YOUR GOAL: Would you retype every line below without changing anything?

RECORDS PROVIDED:
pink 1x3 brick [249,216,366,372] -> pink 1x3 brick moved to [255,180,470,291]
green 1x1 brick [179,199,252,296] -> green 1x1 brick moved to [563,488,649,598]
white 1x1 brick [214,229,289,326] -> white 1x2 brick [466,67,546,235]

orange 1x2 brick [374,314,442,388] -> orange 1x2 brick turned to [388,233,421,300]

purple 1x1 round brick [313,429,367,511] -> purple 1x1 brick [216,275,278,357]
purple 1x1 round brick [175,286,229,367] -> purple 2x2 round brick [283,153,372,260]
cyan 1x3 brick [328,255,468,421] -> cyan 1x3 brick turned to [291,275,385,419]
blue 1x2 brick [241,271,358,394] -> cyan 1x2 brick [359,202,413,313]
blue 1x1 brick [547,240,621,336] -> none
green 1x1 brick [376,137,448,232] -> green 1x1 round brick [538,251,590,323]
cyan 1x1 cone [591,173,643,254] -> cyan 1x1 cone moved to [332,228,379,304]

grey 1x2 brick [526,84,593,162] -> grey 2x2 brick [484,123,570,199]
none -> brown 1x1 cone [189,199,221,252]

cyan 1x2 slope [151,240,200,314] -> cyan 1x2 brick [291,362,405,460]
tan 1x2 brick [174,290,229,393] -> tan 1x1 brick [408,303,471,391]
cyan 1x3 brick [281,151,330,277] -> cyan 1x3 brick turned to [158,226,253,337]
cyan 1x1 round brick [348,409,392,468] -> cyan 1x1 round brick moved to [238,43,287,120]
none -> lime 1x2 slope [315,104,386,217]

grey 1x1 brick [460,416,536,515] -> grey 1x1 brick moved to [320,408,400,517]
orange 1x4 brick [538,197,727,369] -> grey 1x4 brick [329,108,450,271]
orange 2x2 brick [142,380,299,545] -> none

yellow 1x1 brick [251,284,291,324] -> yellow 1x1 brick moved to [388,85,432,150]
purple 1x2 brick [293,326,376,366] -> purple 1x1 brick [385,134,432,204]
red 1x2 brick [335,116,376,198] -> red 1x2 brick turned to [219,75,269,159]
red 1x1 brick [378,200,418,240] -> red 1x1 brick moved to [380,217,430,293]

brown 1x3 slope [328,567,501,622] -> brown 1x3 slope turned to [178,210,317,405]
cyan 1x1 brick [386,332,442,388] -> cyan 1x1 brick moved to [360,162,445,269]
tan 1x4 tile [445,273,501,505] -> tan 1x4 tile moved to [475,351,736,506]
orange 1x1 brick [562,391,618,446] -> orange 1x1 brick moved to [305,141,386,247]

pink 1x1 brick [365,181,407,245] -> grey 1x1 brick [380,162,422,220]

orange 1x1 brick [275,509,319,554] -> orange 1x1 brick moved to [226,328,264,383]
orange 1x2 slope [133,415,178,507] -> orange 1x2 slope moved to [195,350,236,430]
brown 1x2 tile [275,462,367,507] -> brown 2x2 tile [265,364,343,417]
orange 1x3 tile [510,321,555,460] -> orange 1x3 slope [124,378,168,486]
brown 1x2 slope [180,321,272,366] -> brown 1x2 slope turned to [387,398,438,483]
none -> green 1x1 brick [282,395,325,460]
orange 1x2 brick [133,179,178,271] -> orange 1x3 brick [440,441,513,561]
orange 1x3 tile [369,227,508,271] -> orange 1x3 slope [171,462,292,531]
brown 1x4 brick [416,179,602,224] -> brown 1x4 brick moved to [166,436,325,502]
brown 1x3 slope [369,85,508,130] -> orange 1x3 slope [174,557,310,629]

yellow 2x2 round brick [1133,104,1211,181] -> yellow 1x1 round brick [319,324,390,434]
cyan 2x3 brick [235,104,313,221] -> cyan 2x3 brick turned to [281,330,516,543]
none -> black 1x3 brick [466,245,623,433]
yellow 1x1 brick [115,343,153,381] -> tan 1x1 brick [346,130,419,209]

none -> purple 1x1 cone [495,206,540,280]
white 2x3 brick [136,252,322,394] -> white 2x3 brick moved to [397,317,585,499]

YOUR RESPONSE:
pink 1x3 brick [249,216,366,372] -> pink 1x3 brick moved to [255,180,470,291]
green 1x1 brick [179,199,252,296] -> green 1x1 brick moved to [563,488,649,598]
white 1x1 brick [214,229,289,326] -> white 1x2 brick [466,67,546,235]

orange 1x2 brick [374,314,442,388] -> orange 1x2 brick turned to [388,233,421,300]

purple 1x1 round brick [313,429,367,511] -> purple 1x1 brick [216,275,278,357]
purple 1x1 round brick [175,286,229,367] -> purple 2x2 round brick [283,153,372,260]
cyan 1x3 brick [328,255,468,421] -> cyan 1x3 brick turned to [291,275,385,419]
blue 1x2 brick [241,271,358,394] -> cyan 1x2 brick [359,202,413,313]
blue 1x1 brick [547,240,621,336] -> none
green 1x1 brick [376,137,448,232] -> green 1x1 round brick [538,251,590,323]
cyan 1x1 cone [591,173,643,254] -> cyan 1x1 cone moved to [332,228,379,304]

grey 1x2 brick [526,84,593,162] -> grey 2x2 brick [484,123,570,199]
none -> brown 1x1 cone [189,199,221,252]

cyan 1x2 slope [151,240,200,314] -> cyan 1x2 brick [291,362,405,460]
tan 1x2 brick [174,290,229,393] -> tan 1x1 brick [408,303,471,391]
cyan 1x3 brick [281,151,330,277] -> cyan 1x3 brick turned to [158,226,253,337]
cyan 1x1 round brick [348,409,392,468] -> cyan 1x1 round brick moved to [238,43,287,120]
none -> lime 1x2 slope [315,104,386,217]

grey 1x1 brick [460,416,536,515] -> grey 1x1 brick moved to [320,408,400,517]
orange 1x4 brick [538,197,727,369] -> grey 1x4 brick [329,108,450,271]
orange 2x2 brick [142,380,299,545] -> none

yellow 1x1 brick [251,284,291,324] -> yellow 1x1 brick moved to [388,85,432,150]
purple 1x2 brick [293,326,376,366] -> purple 1x1 brick [385,134,432,204]
red 1x2 brick [335,116,376,198] -> red 1x2 brick turned to [219,75,269,159]
red 1x1 brick [378,200,418,240] -> red 1x1 brick moved to [380,217,430,293]

brown 1x3 slope [328,567,501,622] -> brown 1x3 slope turned to [178,210,317,405]
cyan 1x1 brick [386,332,442,388] -> cyan 1x1 brick moved to [360,162,445,269]
tan 1x4 tile [445,273,501,505] -> tan 1x4 tile moved to [475,351,736,506]
orange 1x1 brick [562,391,618,446] -> orange 1x1 brick moved to [305,141,386,247]

pink 1x1 brick [365,181,407,245] -> grey 1x1 brick [380,162,422,220]

orange 1x1 brick [275,509,319,554] -> orange 1x1 brick moved to [226,328,264,383]
orange 1x2 slope [133,415,178,507] -> orange 1x2 slope moved to [195,350,236,430]
brown 1x2 tile [275,462,367,507] -> brown 2x2 tile [265,364,343,417]
orange 1x3 tile [510,321,555,460] -> orange 1x3 slope [124,378,168,486]
brown 1x2 slope [180,321,272,366] -> brown 1x2 slope turned to [387,398,438,483]
none -> green 1x1 brick [282,395,325,460]
orange 1x2 brick [133,179,178,271] -> orange 1x3 brick [440,441,513,561]
orange 1x3 tile [369,227,508,271] -> orange 1x3 slope [171,462,292,531]
brown 1x4 brick [416,179,602,224] -> brown 1x4 brick moved to [166,436,325,502]
brown 1x3 slope [369,85,508,130] -> orange 1x3 slope [174,557,310,629]

yellow 2x2 round brick [1133,104,1211,181] -> yellow 1x1 round brick [319,324,390,434]
cyan 2x3 brick [235,104,313,221] -> cyan 2x3 brick turned to [281,330,516,543]
none -> black 1x3 brick [466,245,623,433]
yellow 1x1 brick [115,343,153,381] -> tan 1x1 brick [346,130,419,209]

none -> purple 1x1 cone [495,206,540,280]
white 2x3 brick [136,252,322,394] -> white 2x3 brick moved to [397,317,585,499]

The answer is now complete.